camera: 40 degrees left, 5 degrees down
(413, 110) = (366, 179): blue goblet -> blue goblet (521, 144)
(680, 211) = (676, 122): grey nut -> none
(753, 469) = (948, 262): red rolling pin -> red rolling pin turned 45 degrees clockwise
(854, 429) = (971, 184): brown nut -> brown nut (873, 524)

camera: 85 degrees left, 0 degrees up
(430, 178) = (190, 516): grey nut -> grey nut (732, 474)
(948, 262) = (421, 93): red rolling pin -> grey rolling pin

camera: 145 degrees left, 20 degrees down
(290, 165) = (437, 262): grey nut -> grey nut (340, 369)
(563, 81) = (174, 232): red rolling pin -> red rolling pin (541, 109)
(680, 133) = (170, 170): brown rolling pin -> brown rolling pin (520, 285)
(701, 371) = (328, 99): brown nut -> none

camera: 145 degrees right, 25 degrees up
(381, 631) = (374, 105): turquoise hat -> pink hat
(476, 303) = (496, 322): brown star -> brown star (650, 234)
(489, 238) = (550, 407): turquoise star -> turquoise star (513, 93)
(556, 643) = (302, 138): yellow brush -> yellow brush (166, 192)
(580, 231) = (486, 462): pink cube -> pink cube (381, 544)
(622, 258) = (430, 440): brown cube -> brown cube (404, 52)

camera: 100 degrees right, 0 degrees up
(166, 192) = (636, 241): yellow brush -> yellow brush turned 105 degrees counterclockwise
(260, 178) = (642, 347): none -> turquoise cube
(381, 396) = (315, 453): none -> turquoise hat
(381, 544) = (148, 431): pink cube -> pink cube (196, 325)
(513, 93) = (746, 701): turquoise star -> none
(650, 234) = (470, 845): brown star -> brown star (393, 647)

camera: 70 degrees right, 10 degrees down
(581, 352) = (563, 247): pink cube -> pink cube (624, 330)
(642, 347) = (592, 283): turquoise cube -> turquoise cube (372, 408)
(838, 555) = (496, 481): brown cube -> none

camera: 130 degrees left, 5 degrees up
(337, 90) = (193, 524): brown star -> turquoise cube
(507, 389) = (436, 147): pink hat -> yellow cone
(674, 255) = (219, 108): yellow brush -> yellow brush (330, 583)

▬▬▬▬▬▬▬▬▬▬

# [ACTIVITY]
Copy exactly the line containing "(260, 178) = (642, 347): none" and every line after it, ending with the last line of the records above.

# [OUTPUT]
(260, 178) = (642, 347): none -> turquoise cube
(381, 396) = (315, 453): none -> turquoise hat
(381, 544) = (148, 431): pink cube -> pink cube (196, 325)
(513, 93) = (746, 701): turquoise star -> none
(650, 234) = (470, 845): brown star -> brown star (393, 647)

camera: 70 degrees right, 10 degrees down
(581, 352) = (563, 247): pink cube -> pink cube (624, 330)
(642, 347) = (592, 283): turquoise cube -> turquoise cube (372, 408)
(838, 555) = (496, 481): brown cube -> none

camera: 130 degrees left, 5 degrees up
(337, 90) = (193, 524): brown star -> turquoise cube
(507, 389) = (436, 147): pink hat -> yellow cone
(674, 255) = (219, 108): yellow brush -> yellow brush (330, 583)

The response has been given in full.